## Task prompt
Please copy the data below exactly; none of the pictures in it belong in the copy.

━━━━━ Information shown ━━━━━

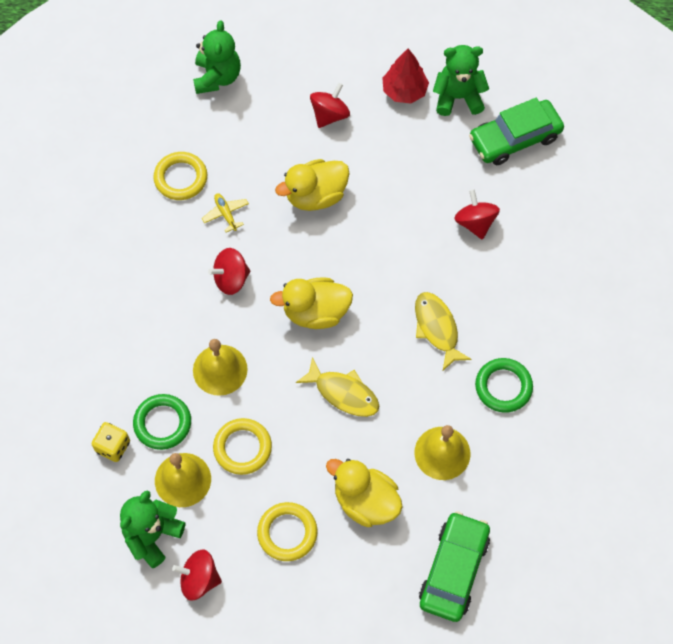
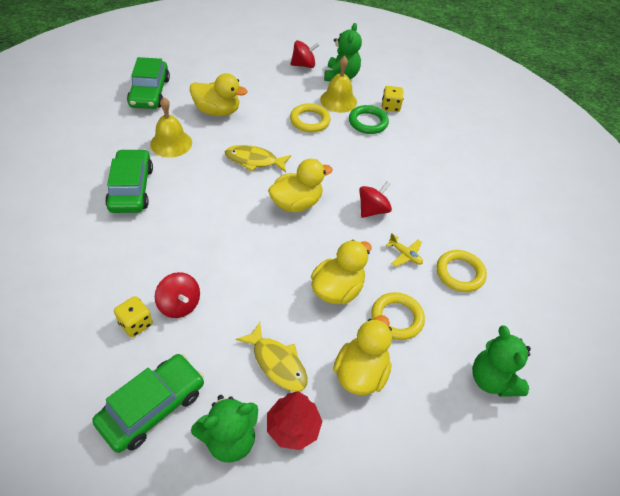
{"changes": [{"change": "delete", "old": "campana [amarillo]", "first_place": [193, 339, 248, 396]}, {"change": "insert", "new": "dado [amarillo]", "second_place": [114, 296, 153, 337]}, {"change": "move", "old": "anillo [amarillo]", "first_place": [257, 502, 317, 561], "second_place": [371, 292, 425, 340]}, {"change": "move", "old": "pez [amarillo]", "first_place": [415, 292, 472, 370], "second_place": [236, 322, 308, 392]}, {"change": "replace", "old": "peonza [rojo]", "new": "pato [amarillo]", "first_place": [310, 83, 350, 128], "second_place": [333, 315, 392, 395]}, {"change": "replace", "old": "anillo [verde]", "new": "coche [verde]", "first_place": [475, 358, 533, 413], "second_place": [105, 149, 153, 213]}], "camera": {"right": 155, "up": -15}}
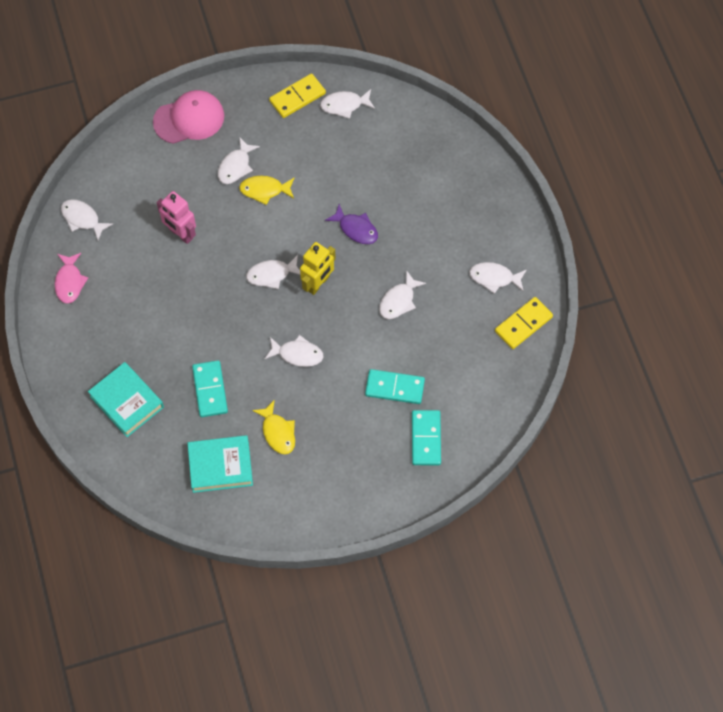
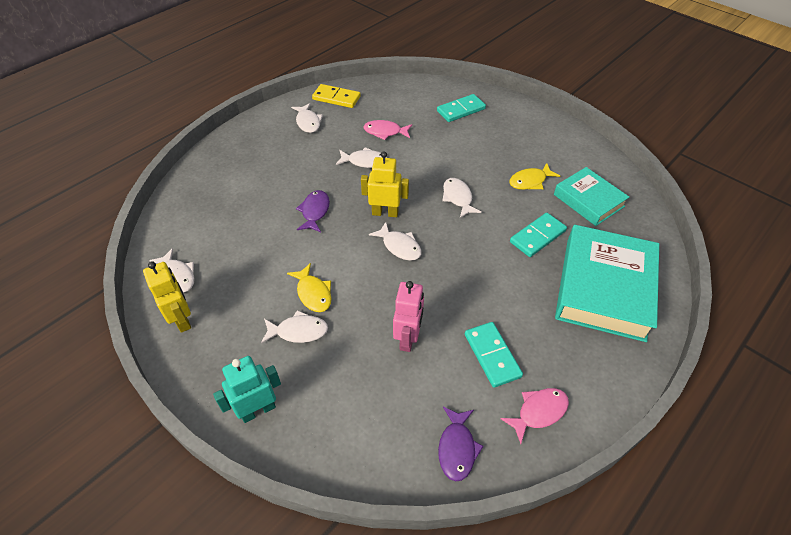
{"changes": [{"change": "insert", "new": "pez [rosa]", "second_place": [363, 120, 412, 140]}, {"change": "move", "old": "ficha de dominó [turquesa]", "first_place": [365, 369, 425, 404], "second_place": [465, 322, 523, 388]}, {"change": "replace", "old": "gorra [rosa]", "new": "robot [turquesa]", "first_place": [153, 90, 224, 144], "second_place": [213, 356, 281, 423]}, {"change": "replace", "old": "ficha de dominó [amarillo]", "new": "robot [amarillo]", "first_place": [269, 73, 326, 118], "second_place": [143, 261, 191, 333]}, {"change": "recolor", "old": "pez [blanco]", "new": "pez [morado]", "first_place": [61, 199, 113, 240], "second_place": [438, 407, 484, 481]}, {"change": "rotate", "old": "pez [amarillo]", "first_place": [252, 400, 295, 454], "second_place": [509, 163, 560, 190], "degrees": -150}, {"change": "resize", "old": "libro [turquesa]", "first_place": [88, 362, 164, 437], "second_place": [555, 225, 659, 342], "factor": 1.69}], "camera": {"right": -120, "up": -15}}
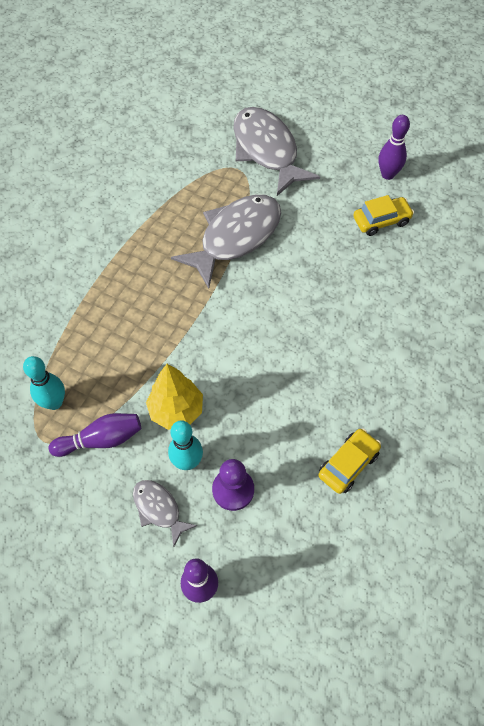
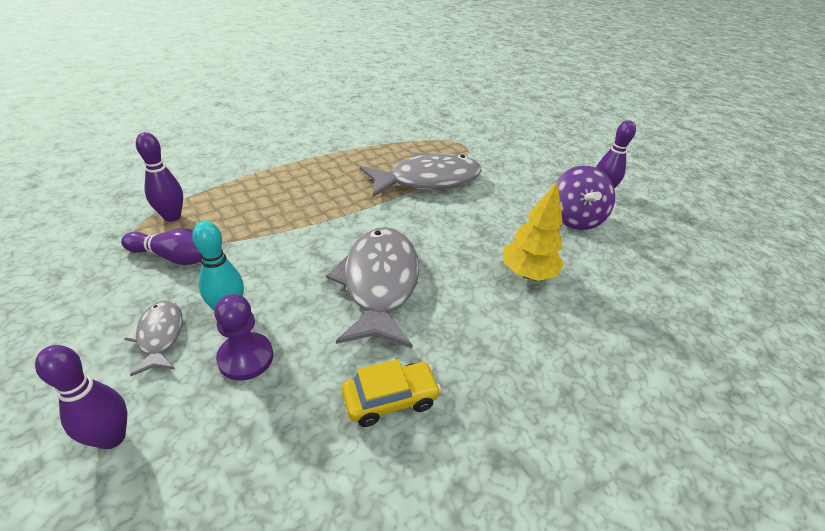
{"changes": [{"change": "move", "old": "árbol [amarillo]", "first_place": [146, 364, 203, 430], "second_place": [503, 181, 564, 281]}, {"change": "move", "old": "pez [gris]", "first_place": [233, 107, 320, 196], "second_place": [326, 227, 419, 348]}, {"change": "replace", "old": "coche [amarillo]", "new": "peonza [morado]", "first_place": [354, 195, 414, 236], "second_place": [556, 166, 615, 230]}, {"change": "recolor", "old": "bolo [turquesa]", "new": "bolo [morado]", "first_place": [23, 356, 65, 410], "second_place": [136, 132, 183, 222]}], "camera": {"right": 25, "up": -20}}
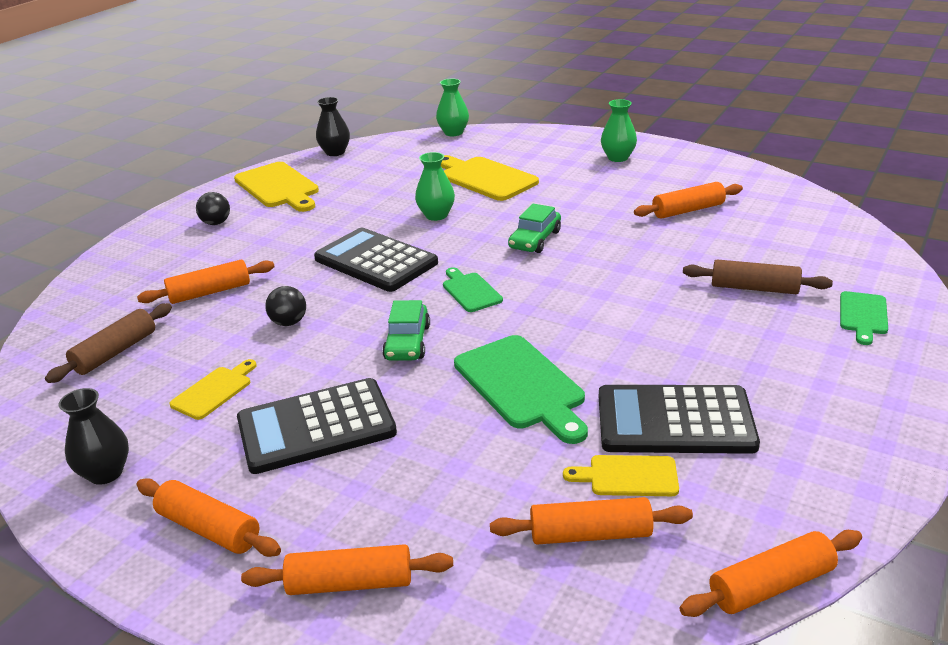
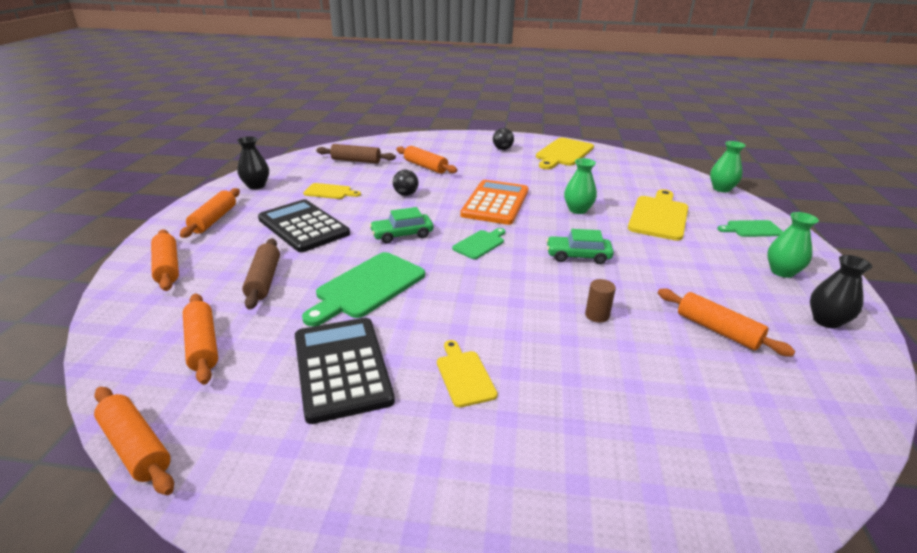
{"changes": [{"change": "insert", "new": "cilindro [marrón]", "second_place": [585, 279, 616, 323]}, {"change": "move", "old": "florero [negro]", "first_place": [316, 97, 350, 156], "second_place": [810, 255, 872, 329]}, {"change": "move", "old": "tabla de cortar [amarillo]", "first_place": [563, 455, 679, 496], "second_place": [437, 340, 498, 407]}, {"change": "move", "old": "rodillo [marrón]", "first_place": [683, 259, 833, 294], "second_place": [242, 238, 280, 310]}, {"change": "move", "old": "tabla de cortar [verde]", "first_place": [840, 291, 888, 345], "second_place": [717, 220, 783, 237]}, {"change": "recolor", "old": "calculadora [negro]", "new": "calculadora [naranja]", "first_place": [314, 228, 438, 292], "second_place": [460, 180, 528, 225]}], "camera": {"right": 65, "up": 0}}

━━━━━

## Your solution
{"changes": [{"change": "delete", "old": "campana [amarillo]", "first_place": [193, 339, 248, 396]}, {"change": "insert", "new": "dado [amarillo]", "second_place": [114, 296, 153, 337]}, {"change": "move", "old": "anillo [amarillo]", "first_place": [257, 502, 317, 561], "second_place": [371, 292, 425, 340]}, {"change": "move", "old": "pez [amarillo]", "first_place": [415, 292, 472, 370], "second_place": [236, 322, 308, 392]}, {"change": "replace", "old": "peonza [rojo]", "new": "pato [amarillo]", "first_place": [310, 83, 350, 128], "second_place": [333, 315, 392, 395]}, {"change": "replace", "old": "anillo [verde]", "new": "coche [verde]", "first_place": [475, 358, 533, 413], "second_place": [105, 149, 153, 213]}], "camera": {"right": 155, "up": -15}}
{"changes": [{"change": "insert", "new": "pez [rosa]", "second_place": [363, 120, 412, 140]}, {"change": "move", "old": "ficha de dominó [turquesa]", "first_place": [365, 369, 425, 404], "second_place": [465, 322, 523, 388]}, {"change": "replace", "old": "gorra [rosa]", "new": "robot [turquesa]", "first_place": [153, 90, 224, 144], "second_place": [213, 356, 281, 423]}, {"change": "replace", "old": "ficha de dominó [amarillo]", "new": "robot [amarillo]", "first_place": [269, 73, 326, 118], "second_place": [143, 261, 191, 333]}, {"change": "recolor", "old": "pez [blanco]", "new": "pez [morado]", "first_place": [61, 199, 113, 240], "second_place": [438, 407, 484, 481]}, {"change": "rotate", "old": "pez [amarillo]", "first_place": [252, 400, 295, 454], "second_place": [509, 163, 560, 190], "degrees": -150}, {"change": "resize", "old": "libro [turquesa]", "first_place": [88, 362, 164, 437], "second_place": [555, 225, 659, 342], "factor": 1.69}], "camera": {"right": -120, "up": -15}}
{"changes": [{"change": "move", "old": "árbol [amarillo]", "first_place": [146, 364, 203, 430], "second_place": [503, 181, 564, 281]}, {"change": "move", "old": "pez [gris]", "first_place": [233, 107, 320, 196], "second_place": [326, 227, 419, 348]}, {"change": "replace", "old": "coche [amarillo]", "new": "peonza [morado]", "first_place": [354, 195, 414, 236], "second_place": [556, 166, 615, 230]}, {"change": "recolor", "old": "bolo [turquesa]", "new": "bolo [morado]", "first_place": [23, 356, 65, 410], "second_place": [136, 132, 183, 222]}], "camera": {"right": 25, "up": -20}}
{"changes": [{"change": "insert", "new": "cilindro [marrón]", "second_place": [585, 279, 616, 323]}, {"change": "move", "old": "florero [negro]", "first_place": [316, 97, 350, 156], "second_place": [810, 255, 872, 329]}, {"change": "move", "old": "tabla de cortar [amarillo]", "first_place": [563, 455, 679, 496], "second_place": [437, 340, 498, 407]}, {"change": "move", "old": "rodillo [marrón]", "first_place": [683, 259, 833, 294], "second_place": [242, 238, 280, 310]}, {"change": "move", "old": "tabla de cortar [verde]", "first_place": [840, 291, 888, 345], "second_place": [717, 220, 783, 237]}, {"change": "recolor", "old": "calculadora [negro]", "new": "calculadora [naranja]", "first_place": [314, 228, 438, 292], "second_place": [460, 180, 528, 225]}], "camera": {"right": 65, "up": 0}}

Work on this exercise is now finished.